■ Work to be completed:
Nothing but the lines from the one with "camera: 75 degrees left, 0 degrees up" through the final line of the entries should appear in the answer, copied exactly and without pictures.

(Records drawn from a dataset)
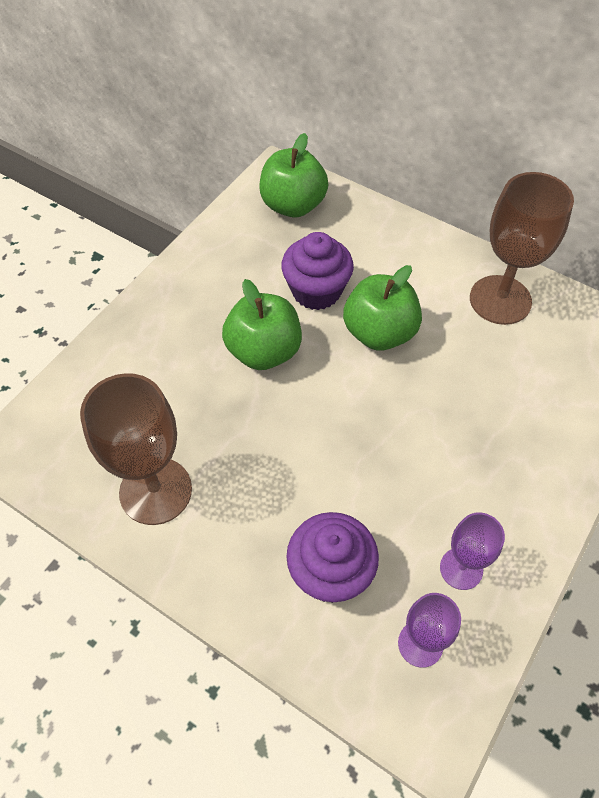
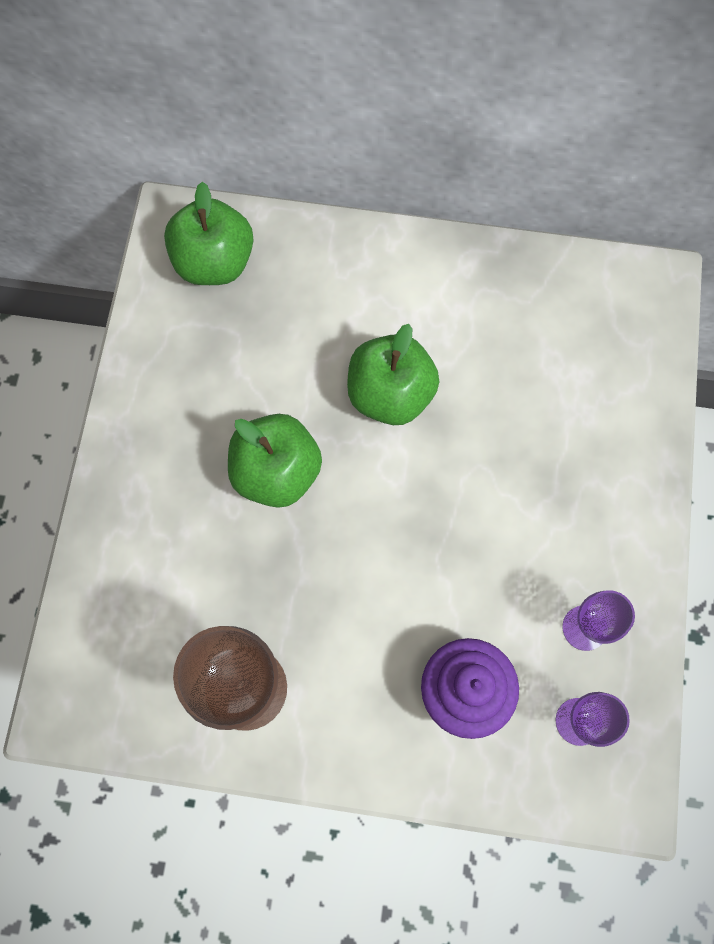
camera: 25 degrees left, 15 degrees up
purple cupcake [281,232,354,310] -> none
brown goblet [470,172,574,325] -> none

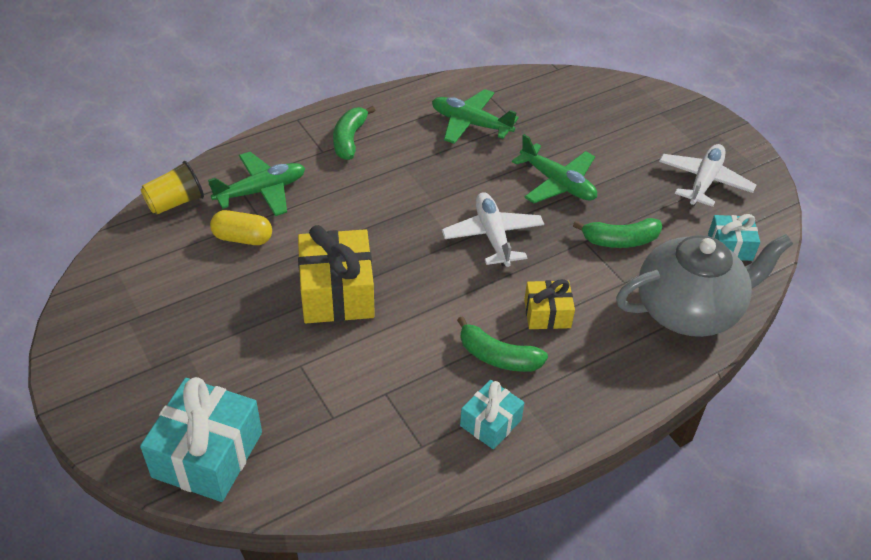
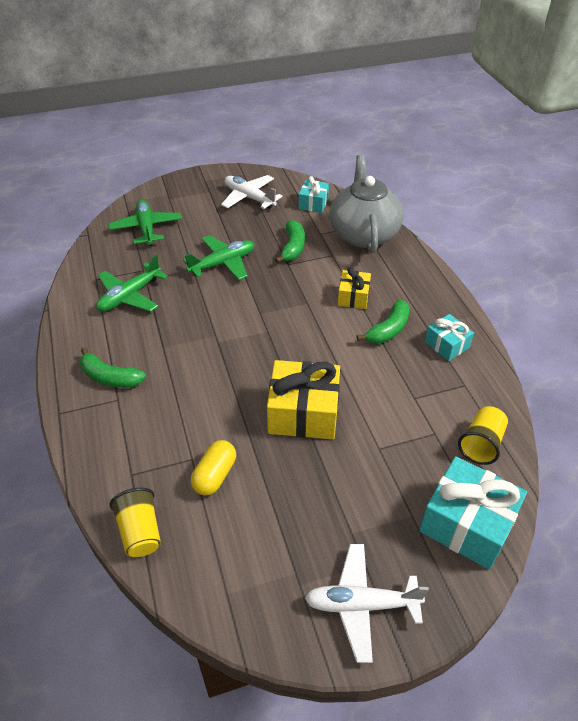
camera: 75 degrees left, 0 degrees up
green plane [208,152,305,216] -> green plane moved to [108,200,182,246]
white plane [442,192,544,267] -> white plane moved to [305,544,429,663]
none -> yellow cup [458,406,508,465]

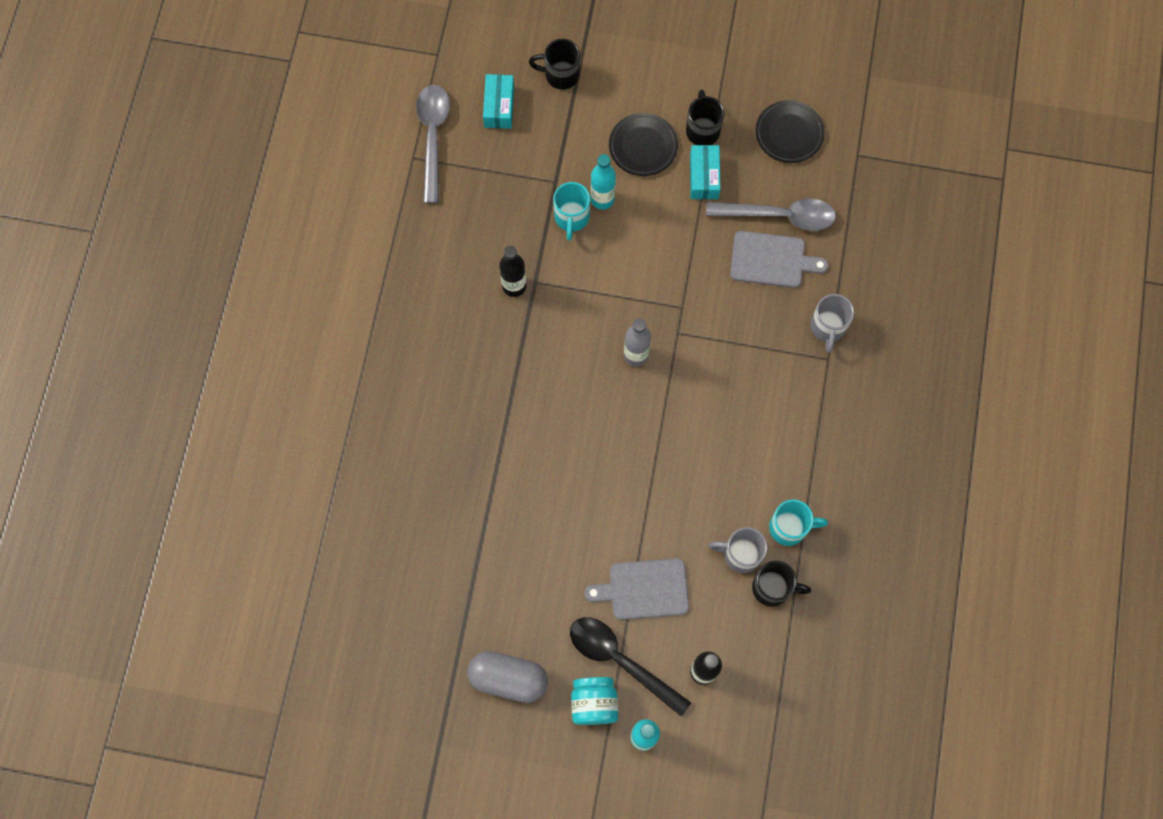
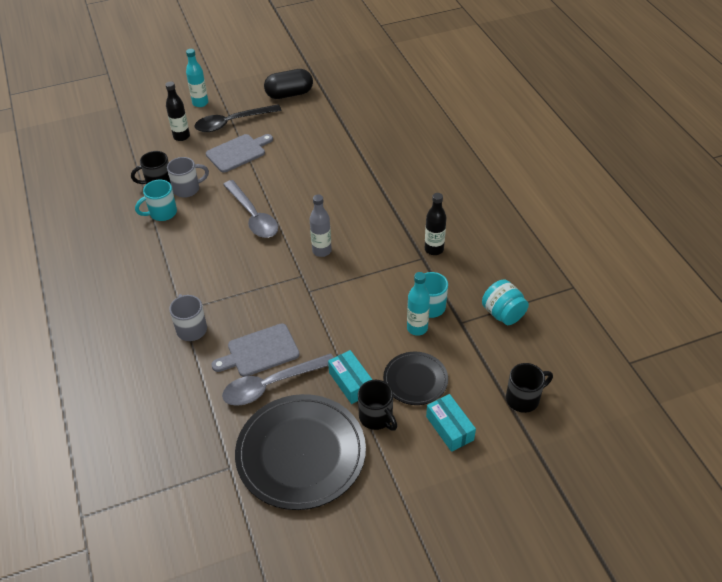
camera: 150 degrees right, 25 degrees down
grey spoon [416,85,450,204] -> grey spoon moved to [223,180,278,238]
grey capsule [467,651,548,703] -> black capsule [264,69,313,99]
turquoise box [483,74,514,129] -> turquoise box moved to [426,394,476,452]
black spoon [570,617,691,717] -> black spoon turned 150 degrees clockwise [194,104,282,132]
turquoise jar [571,677,618,725] -> turquoise jar moved to [482,279,529,325]
black plate [755,100,825,163] -> black plate [235,394,366,510], size x1.88

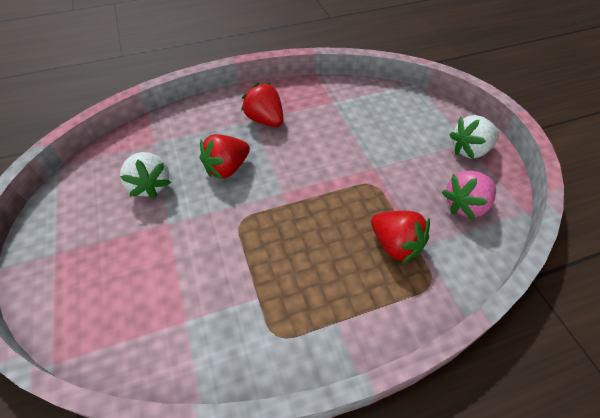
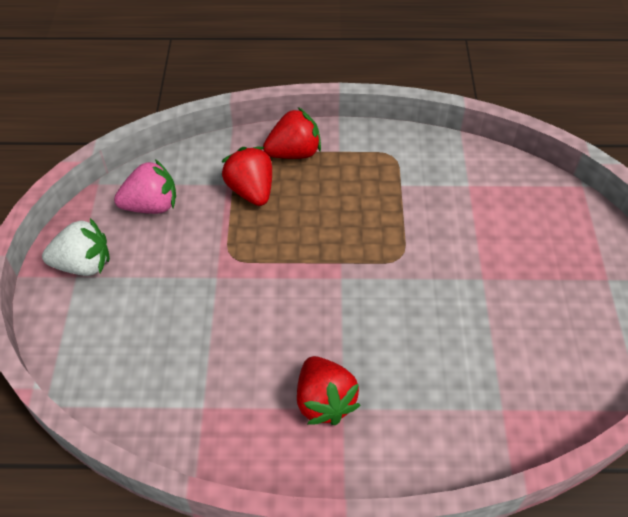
camera: 160 degrees left, 0 degrees up
white strawberry [120,152,171,199] -> none
red strawberry [200,134,250,179] -> red strawberry moved to [263,107,321,159]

■ Task solution:
camera: 75 degrees left, 0 degrees up
green plane [208,152,305,216] -> green plane moved to [108,200,182,246]
white plane [442,192,544,267] -> white plane moved to [305,544,429,663]
none -> yellow cup [458,406,508,465]

camera: 150 degrees right, 25 degrees down
grey spoon [416,85,450,204] -> grey spoon moved to [223,180,278,238]
grey capsule [467,651,548,703] -> black capsule [264,69,313,99]
turquoise box [483,74,514,129] -> turquoise box moved to [426,394,476,452]
black spoon [570,617,691,717] -> black spoon turned 150 degrees clockwise [194,104,282,132]
turquoise jar [571,677,618,725] -> turquoise jar moved to [482,279,529,325]
black plate [755,100,825,163] -> black plate [235,394,366,510], size x1.88

camera: 160 degrees left, 0 degrees up
white strawberry [120,152,171,199] -> none
red strawberry [200,134,250,179] -> red strawberry moved to [263,107,321,159]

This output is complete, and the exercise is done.